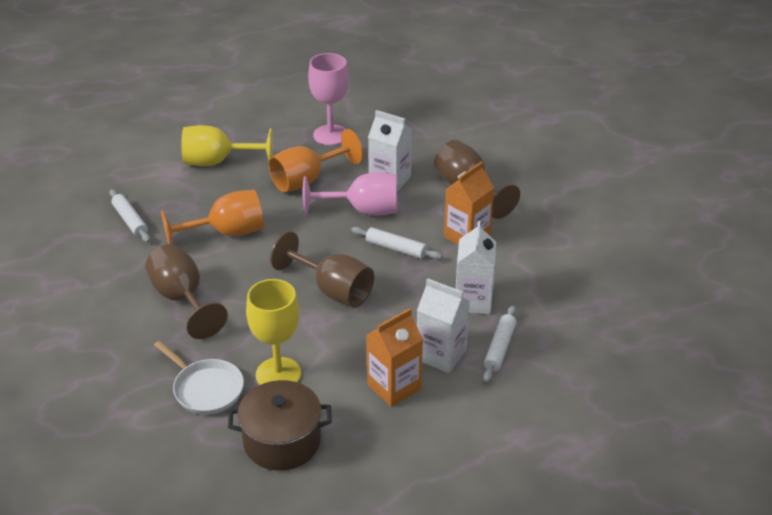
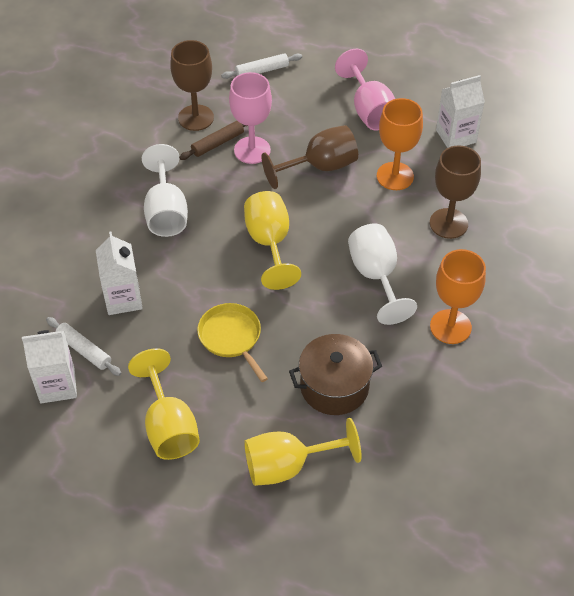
brown rolling pin: 0 -> 1
orange carton: 2 -> 0
white goblet: 0 -> 2
white pan: 1 -> 0
white rolling pin: 3 -> 2
yellow goblet: 2 -> 3
yellow pan: 0 -> 1

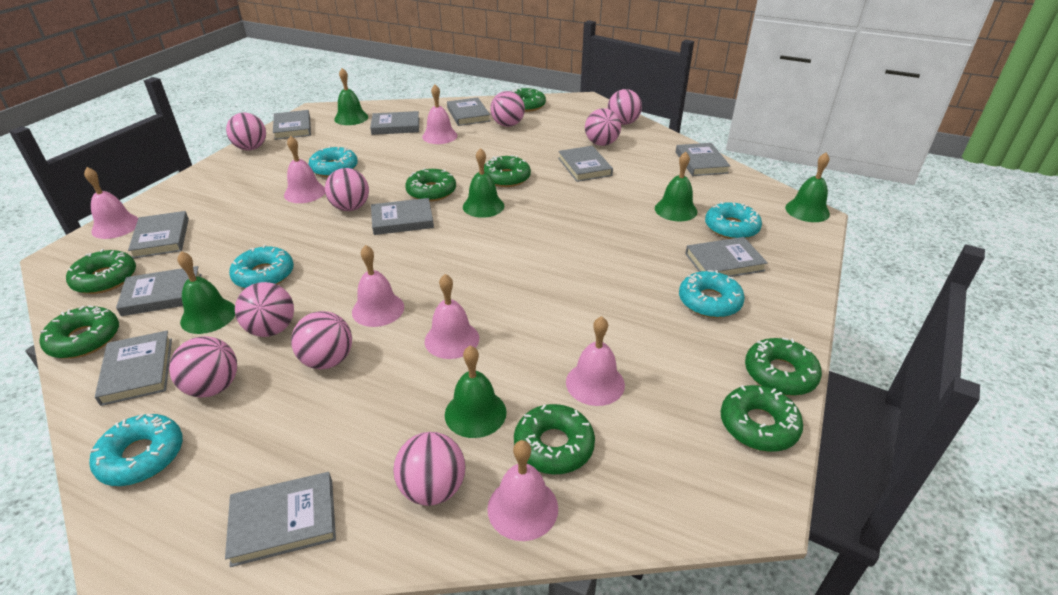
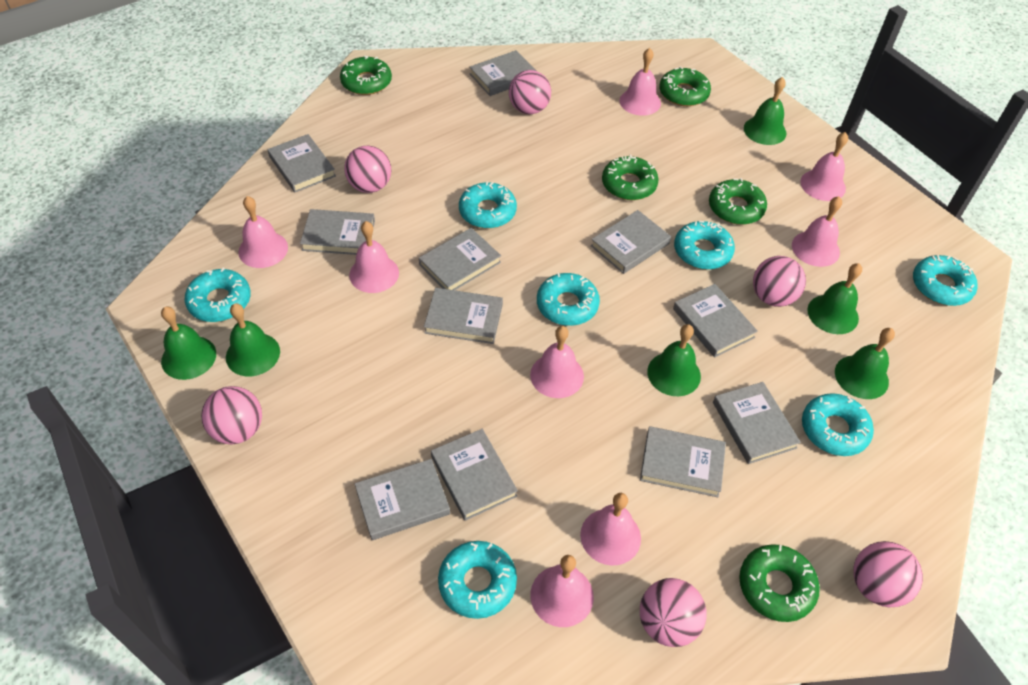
green donut: 8 -> 5
pink ball: 9 -> 6
pink bell: 7 -> 8
turquoise donut: 5 -> 7

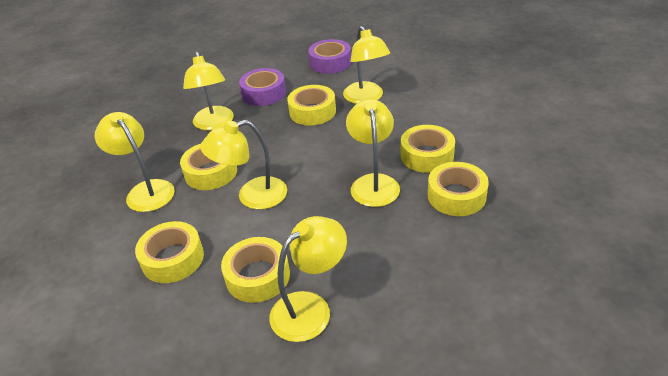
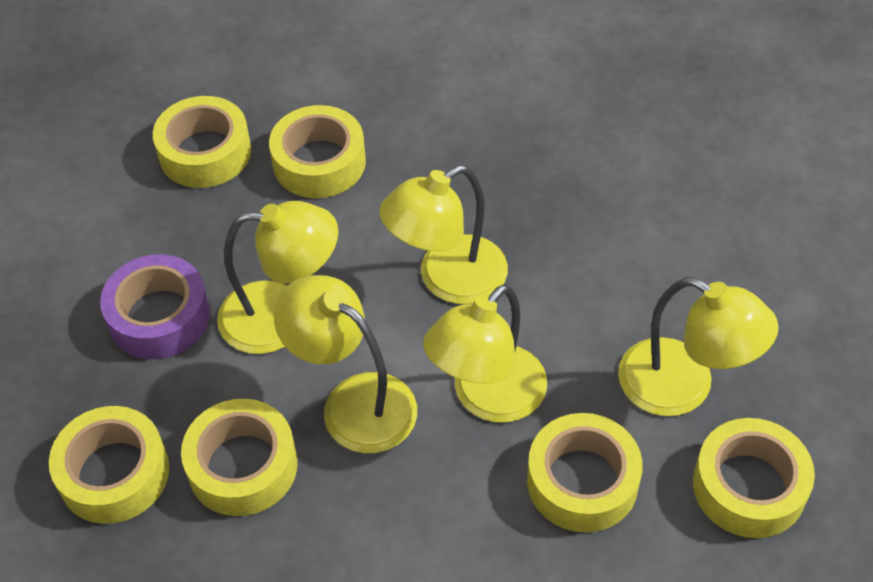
purple tape: 2 -> 1
yellow lamp: 6 -> 5

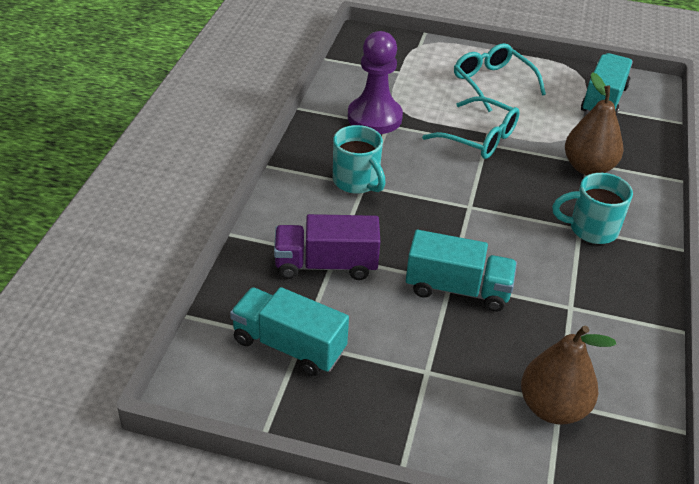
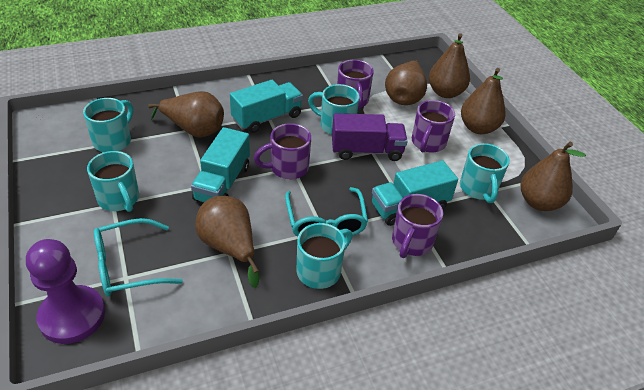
brown pear: 2 -> 6
purple mug: 0 -> 4
turquoise mug: 2 -> 5

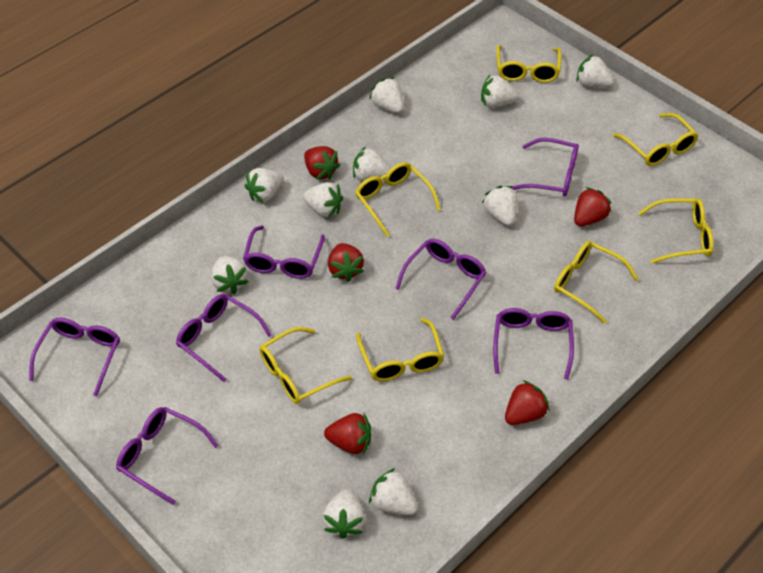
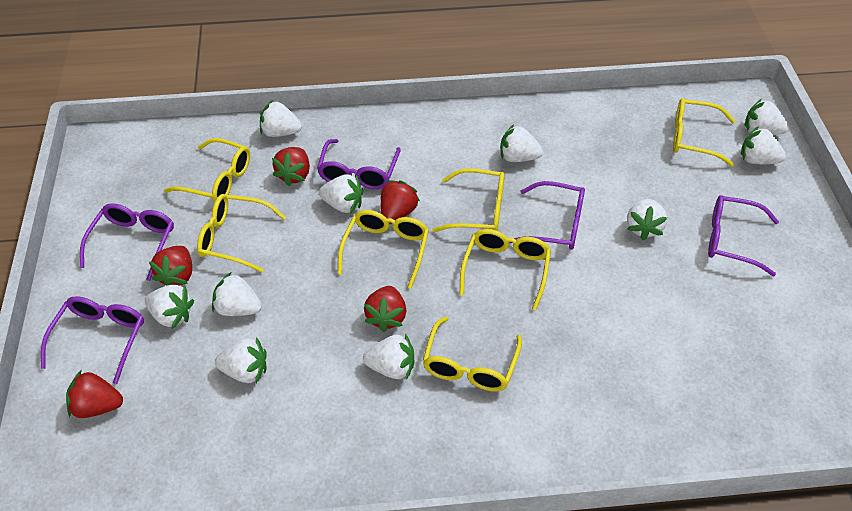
purple glasses: 7 -> 5

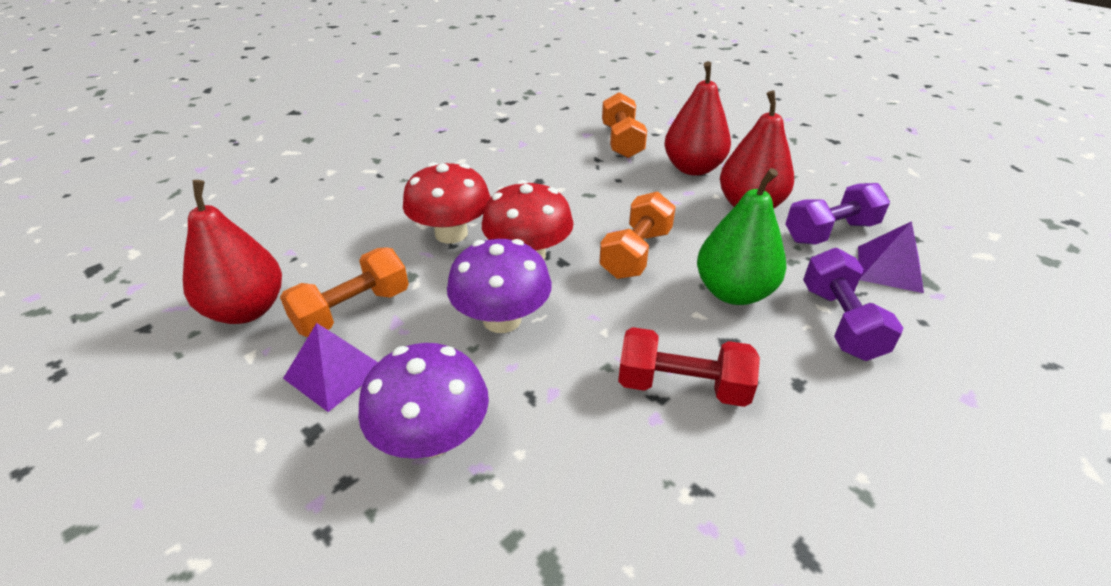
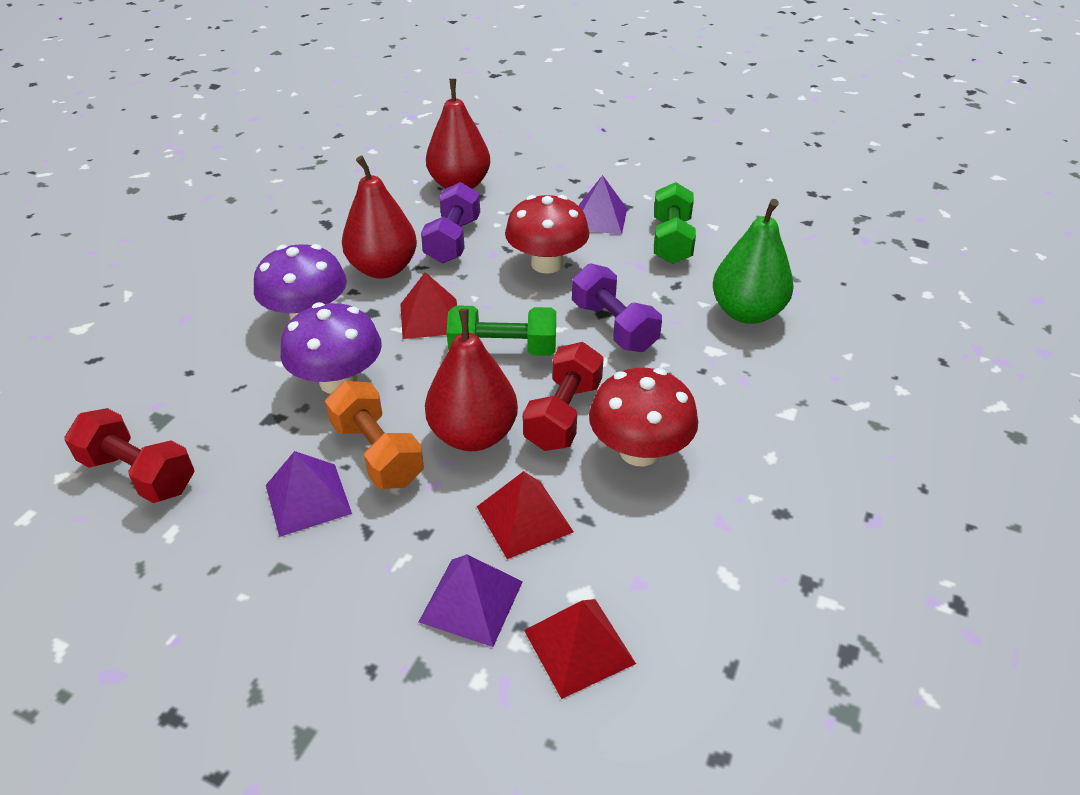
green dumbbell: 0 -> 2
orange dumbbell: 3 -> 1
purple pyramid: 2 -> 3
red dumbbell: 1 -> 2
red pyramid: 0 -> 3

Task
In the copy, include no pictures, but repeat the listing exactly.

Written answer
brown rolling pin: 0 -> 1
orange carton: 2 -> 0
white goblet: 0 -> 2
white pan: 1 -> 0
white rolling pin: 3 -> 2
yellow goblet: 2 -> 3
yellow pan: 0 -> 1

green donut: 8 -> 5
pink ball: 9 -> 6
pink bell: 7 -> 8
turquoise donut: 5 -> 7

purple tape: 2 -> 1
yellow lamp: 6 -> 5

brown pear: 2 -> 6
purple mug: 0 -> 4
turquoise mug: 2 -> 5

purple glasses: 7 -> 5

green dumbbell: 0 -> 2
orange dumbbell: 3 -> 1
purple pyramid: 2 -> 3
red dumbbell: 1 -> 2
red pyramid: 0 -> 3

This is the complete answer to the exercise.